Task item. Using the records below, output the stretch that opens with the line containing "C202: 3.3uF (plus" and closes with the line containing "U204 pin in+: +9V -> N22", exactly and including both lines, with nothing more.

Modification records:
*** Begin section ***

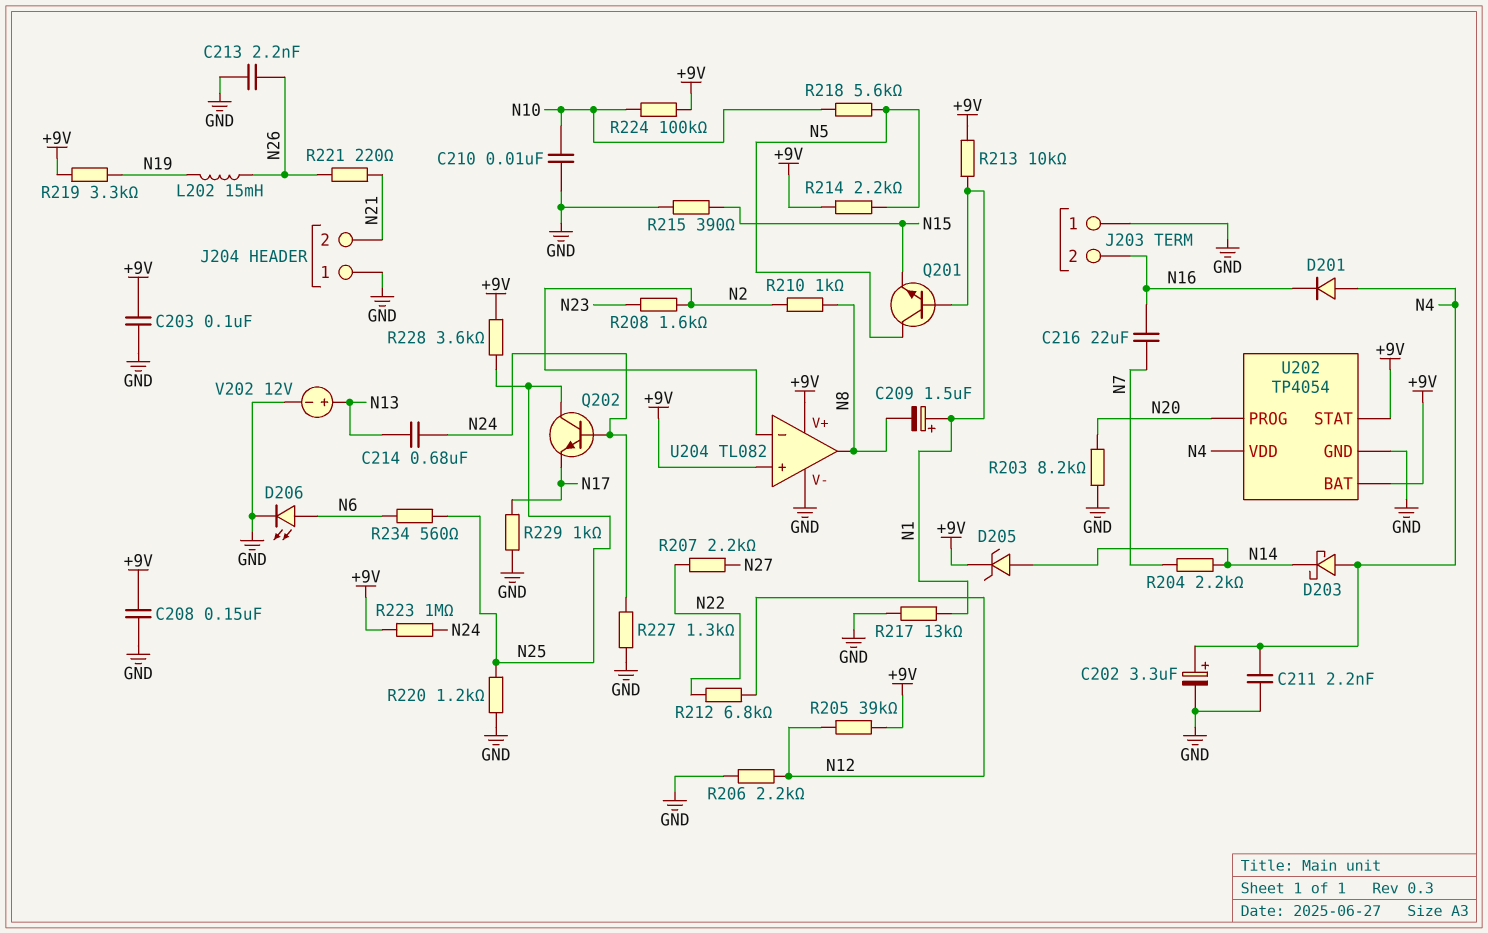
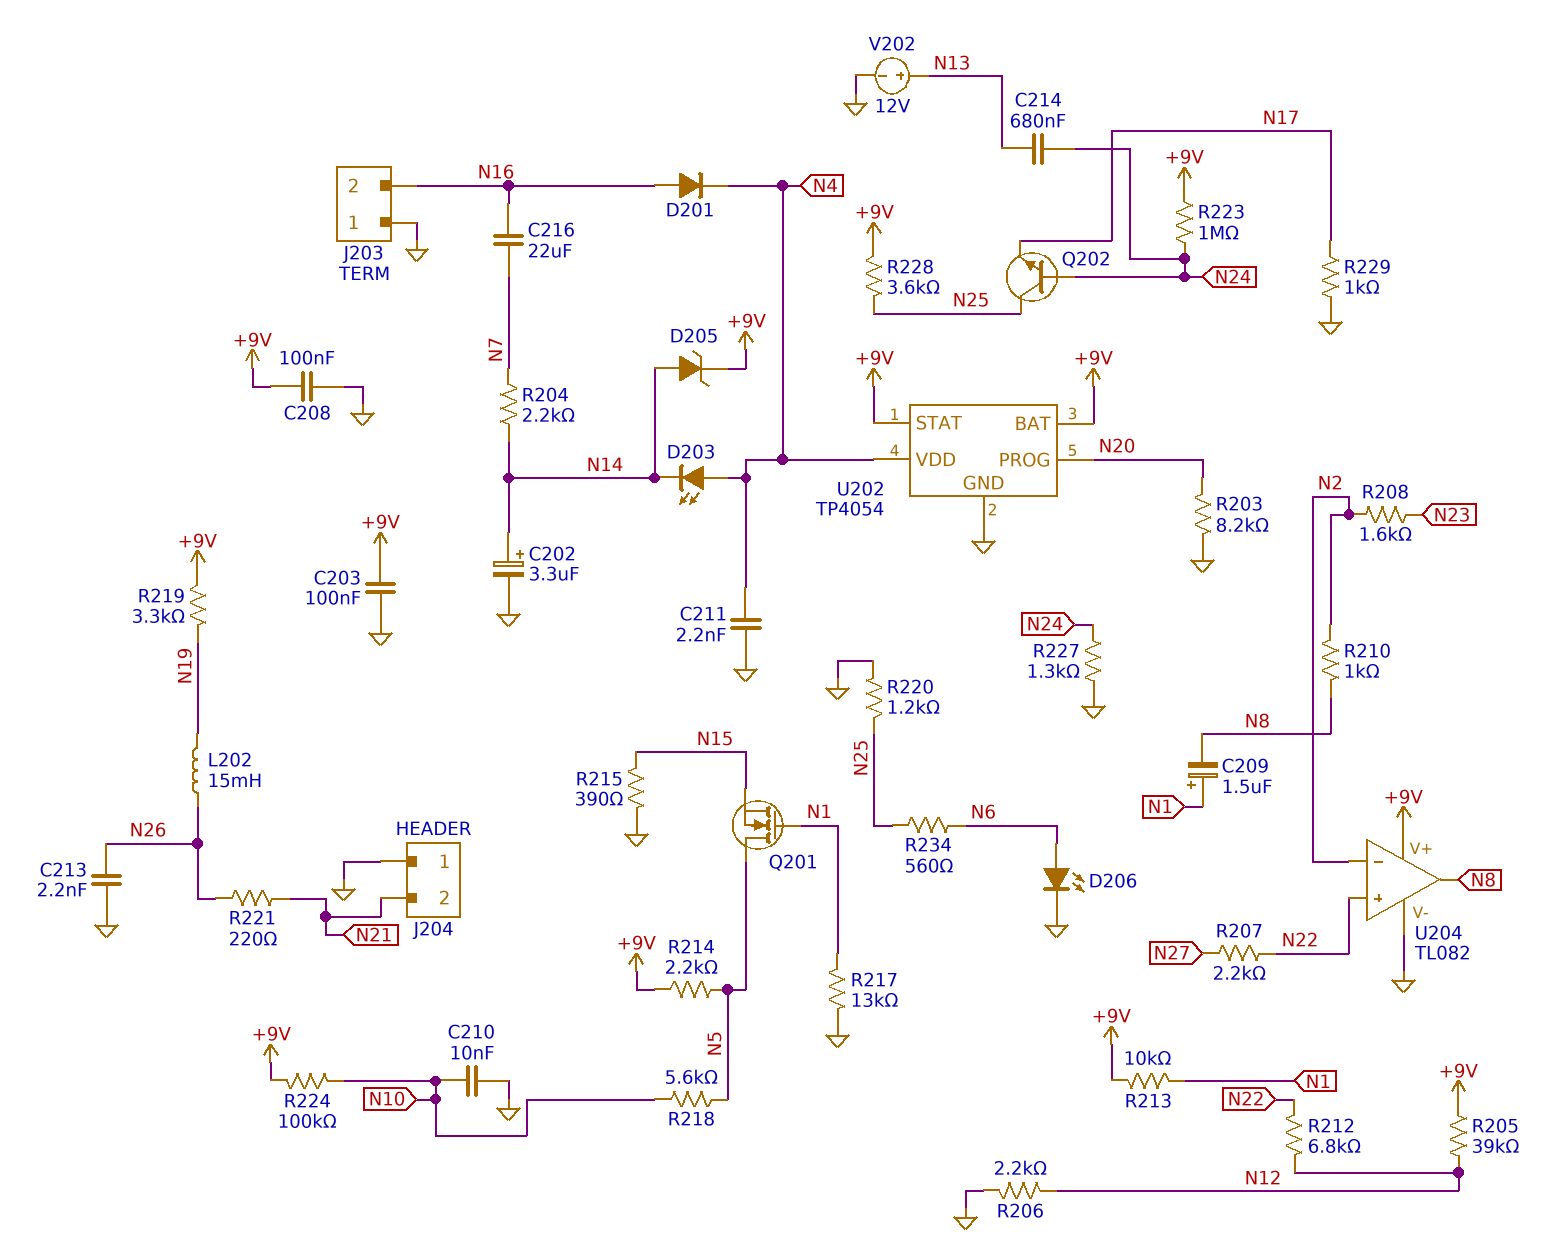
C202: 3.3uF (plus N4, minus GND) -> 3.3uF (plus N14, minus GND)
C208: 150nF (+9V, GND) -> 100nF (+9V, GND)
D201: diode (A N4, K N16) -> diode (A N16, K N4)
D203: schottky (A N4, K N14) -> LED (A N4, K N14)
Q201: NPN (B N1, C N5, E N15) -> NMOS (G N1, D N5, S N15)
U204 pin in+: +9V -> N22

*** End section ***
*** Begin section ***

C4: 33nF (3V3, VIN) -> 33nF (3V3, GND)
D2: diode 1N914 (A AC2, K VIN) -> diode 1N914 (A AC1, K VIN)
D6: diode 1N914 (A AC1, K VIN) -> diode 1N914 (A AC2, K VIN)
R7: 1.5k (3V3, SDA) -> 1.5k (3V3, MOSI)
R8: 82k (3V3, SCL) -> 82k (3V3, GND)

*** End section ***

Reply.
C202: 3.3uF (plus N4, minus GND) -> 3.3uF (plus N14, minus GND)
C208: 150nF (+9V, GND) -> 100nF (+9V, GND)
D201: diode (A N4, K N16) -> diode (A N16, K N4)
D203: schottky (A N4, K N14) -> LED (A N4, K N14)
Q201: NPN (B N1, C N5, E N15) -> NMOS (G N1, D N5, S N15)
U204 pin in+: +9V -> N22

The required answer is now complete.